Segment Start: MATERIAL FOR THIS EXERCISE

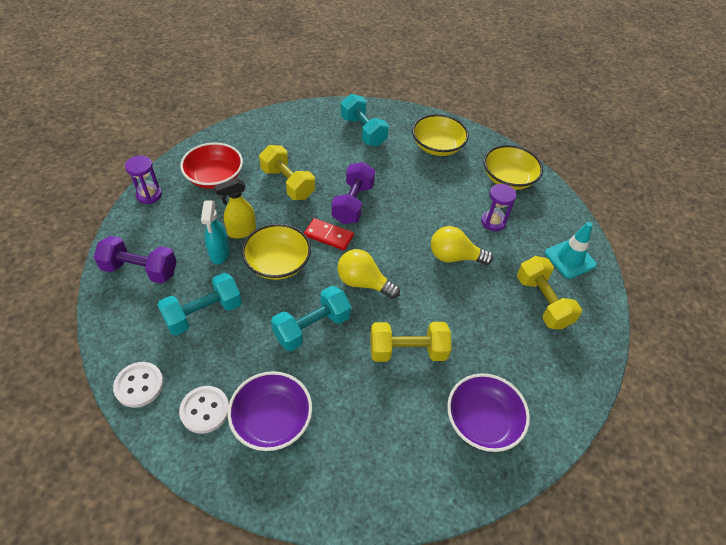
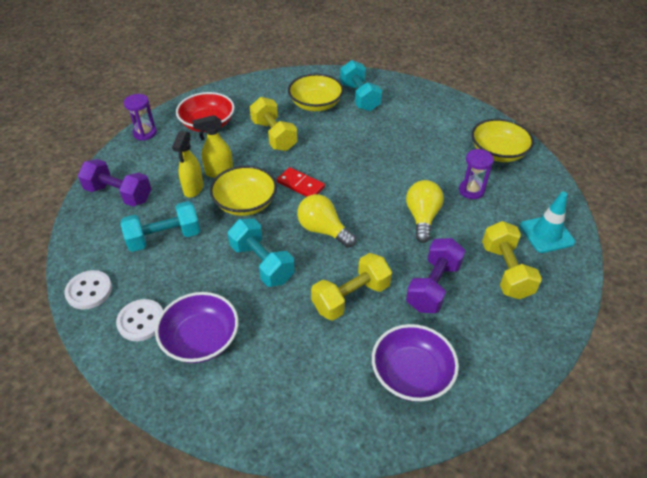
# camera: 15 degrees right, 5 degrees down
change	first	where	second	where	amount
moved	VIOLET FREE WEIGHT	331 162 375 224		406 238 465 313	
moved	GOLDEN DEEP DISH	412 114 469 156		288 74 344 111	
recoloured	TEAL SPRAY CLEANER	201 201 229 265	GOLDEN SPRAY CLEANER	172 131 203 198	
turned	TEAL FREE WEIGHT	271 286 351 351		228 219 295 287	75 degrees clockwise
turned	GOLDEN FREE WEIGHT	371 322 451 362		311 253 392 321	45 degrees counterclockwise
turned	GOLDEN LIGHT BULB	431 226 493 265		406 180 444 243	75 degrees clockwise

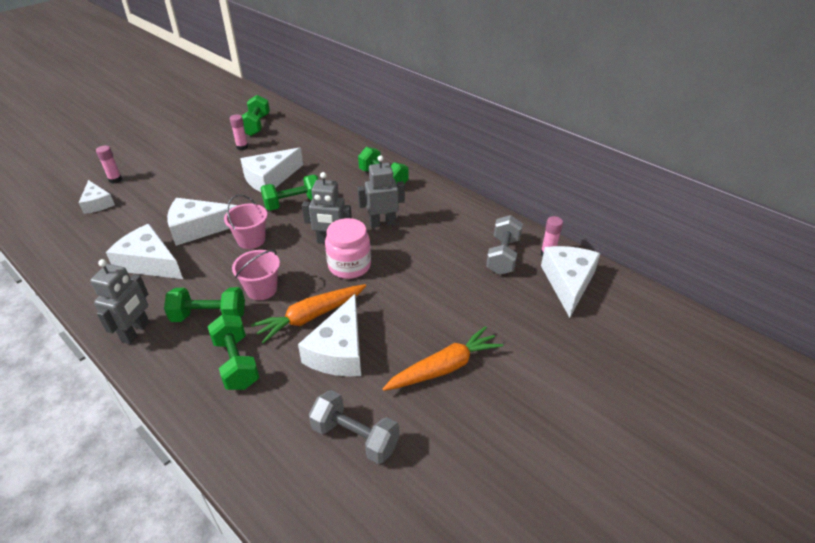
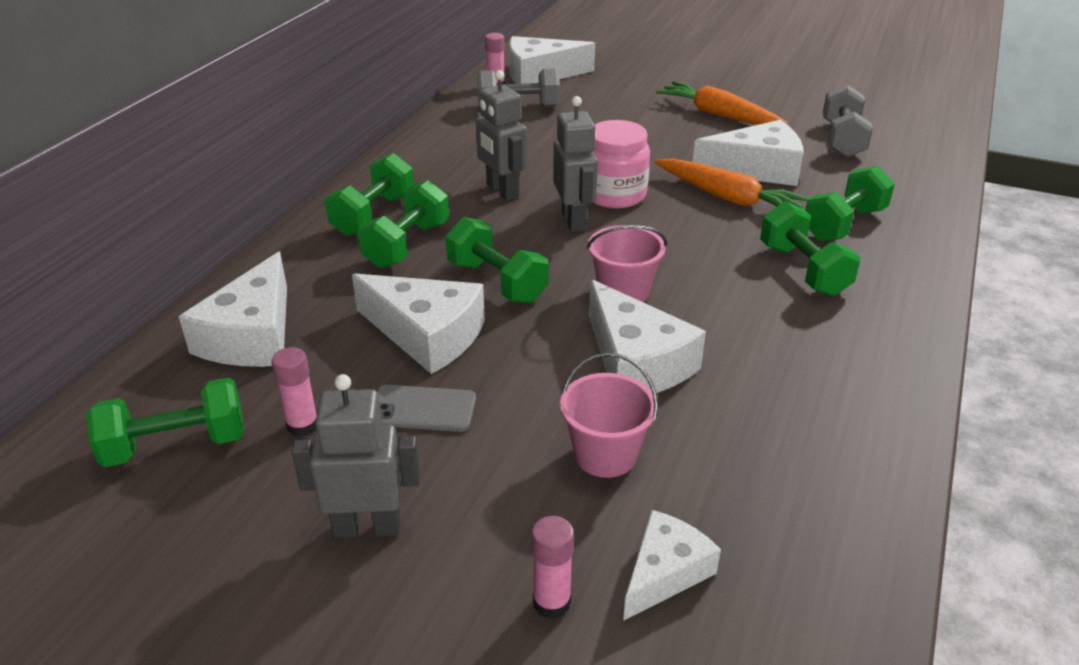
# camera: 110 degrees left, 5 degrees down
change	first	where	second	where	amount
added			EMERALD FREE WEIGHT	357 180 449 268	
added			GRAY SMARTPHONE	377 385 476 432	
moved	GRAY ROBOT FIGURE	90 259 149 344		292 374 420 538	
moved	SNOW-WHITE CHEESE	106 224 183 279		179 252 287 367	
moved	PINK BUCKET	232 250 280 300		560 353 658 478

Segment End: MATERIAL FOR THIS EXERCISE
Segment Start: MATERIAL FOR THIS EXERCISE

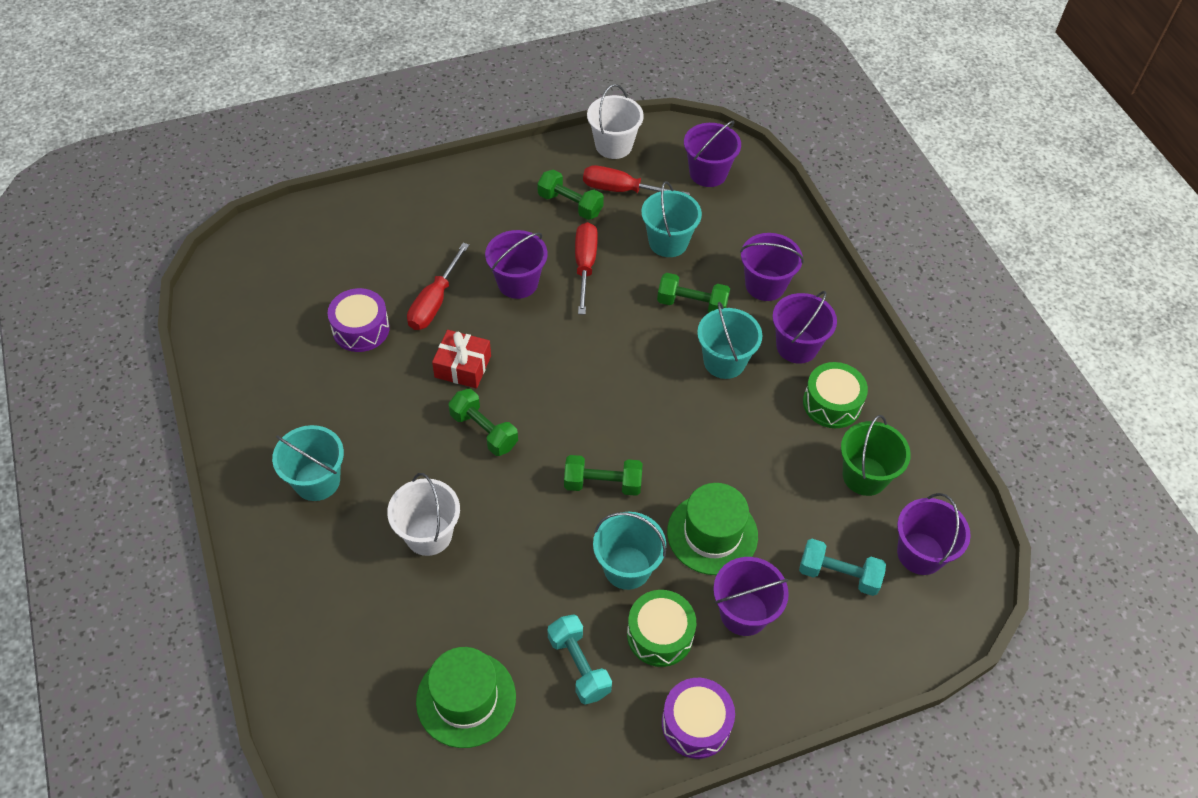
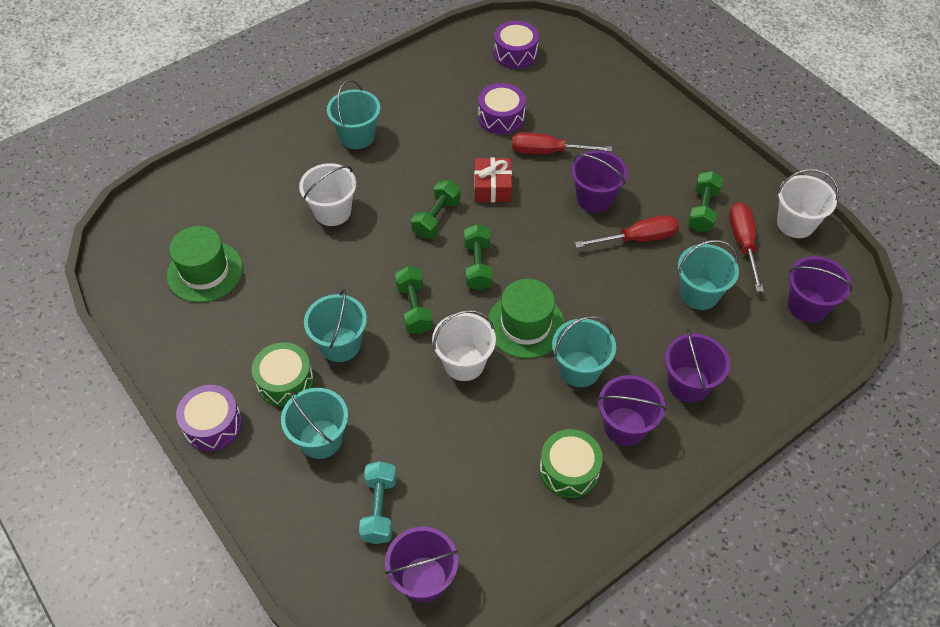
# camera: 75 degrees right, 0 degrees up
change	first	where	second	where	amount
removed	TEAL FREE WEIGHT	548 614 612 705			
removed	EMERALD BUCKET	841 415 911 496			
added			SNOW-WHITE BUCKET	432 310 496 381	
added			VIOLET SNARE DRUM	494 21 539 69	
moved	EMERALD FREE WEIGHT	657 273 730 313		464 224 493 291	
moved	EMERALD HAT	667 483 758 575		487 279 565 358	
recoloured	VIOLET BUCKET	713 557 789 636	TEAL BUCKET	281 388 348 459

Segment End: MATERIAL FOR THIS EXERCISE

WHAT YOU ARE ASKED TO DO: What are the lines, exactly as written above, from the line with "374 420 538" to the line with "353 658 478", both included? Output only those.

RESPONSE TO THE TASK:
moved	GRAY ROBOT FIGURE	90 259 149 344		292 374 420 538	
moved	SNOW-WHITE CHEESE	106 224 183 279		179 252 287 367	
moved	PINK BUCKET	232 250 280 300		560 353 658 478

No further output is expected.